**What to do:** Review the material and extract every line in which the word "moved" occurs.

**Recorded data:**
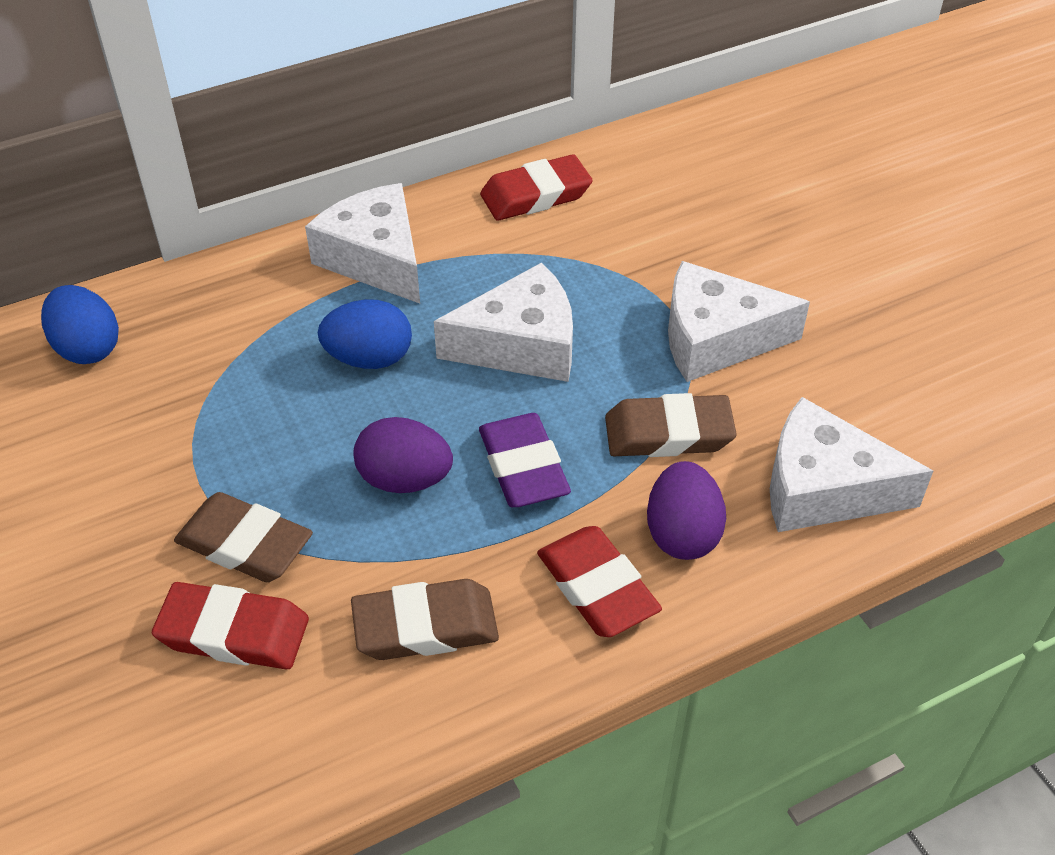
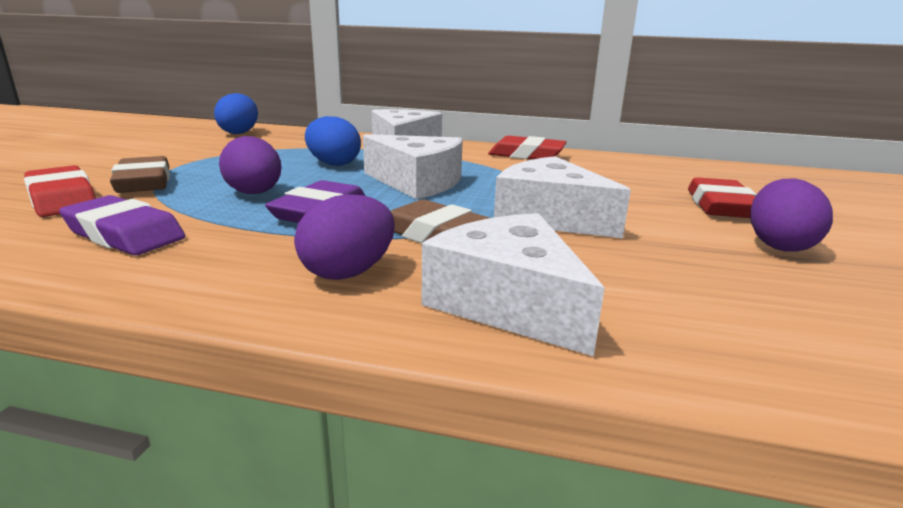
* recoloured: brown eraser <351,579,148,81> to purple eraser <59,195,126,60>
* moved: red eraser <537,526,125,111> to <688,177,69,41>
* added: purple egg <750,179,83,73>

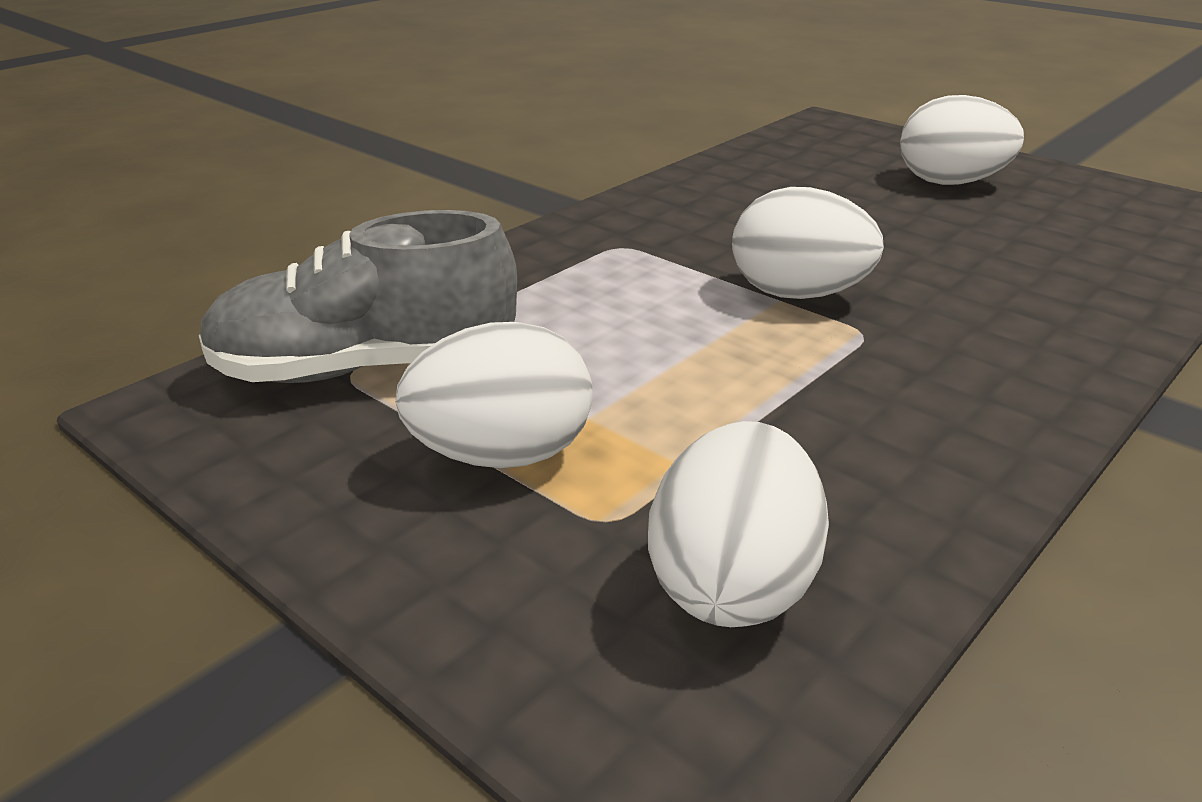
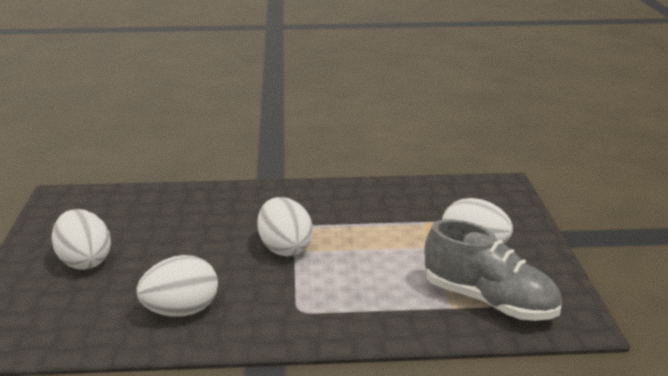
* moved: white egg <648,421,181,206> to <137,255,81,62>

**Solution below:**
* moved: red eraser <537,526,125,111> to <688,177,69,41>
* moved: white egg <648,421,181,206> to <137,255,81,62>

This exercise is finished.